Reproduce every one of the records below verbatim, omitting the pictures.

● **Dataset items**
- Opening Delimiter -

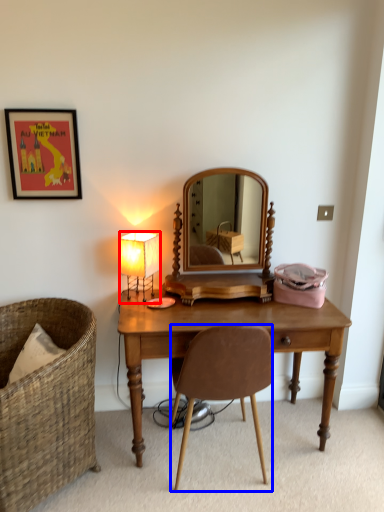
Question: Which object appears farthest to the camera in this image, lamp (highlighted by a red box) or chair (highlighted by a blue box)?

Choices:
 (A) lamp
 (B) chair

Answer: (A)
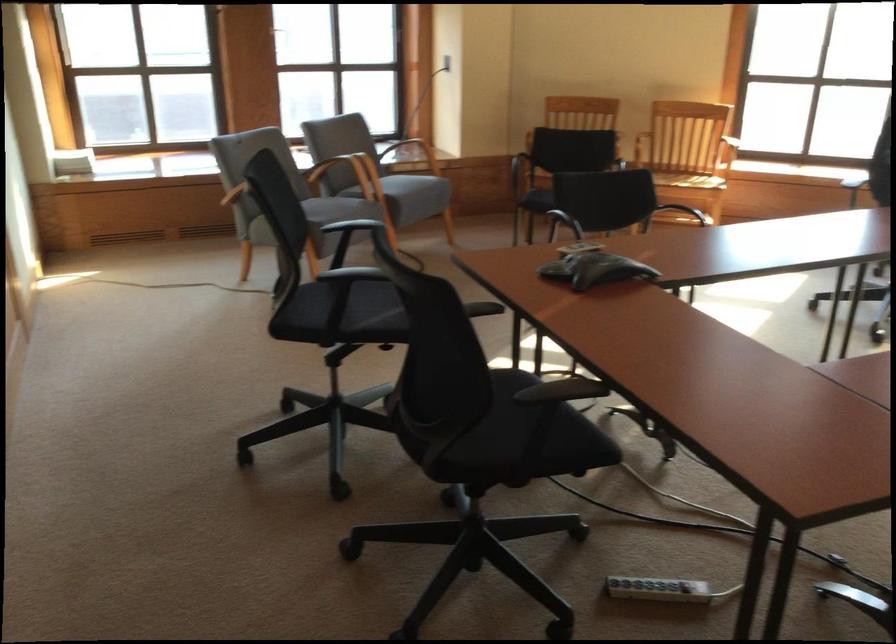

- Closing Delimiter -

● **Written solution**
Question: Which object appears farthest to the camera in this image, lamp (highlighted by a red box) or chair (highlighted by a blue box)?

Choices:
 (A) lamp
 (B) chair

Answer: (A)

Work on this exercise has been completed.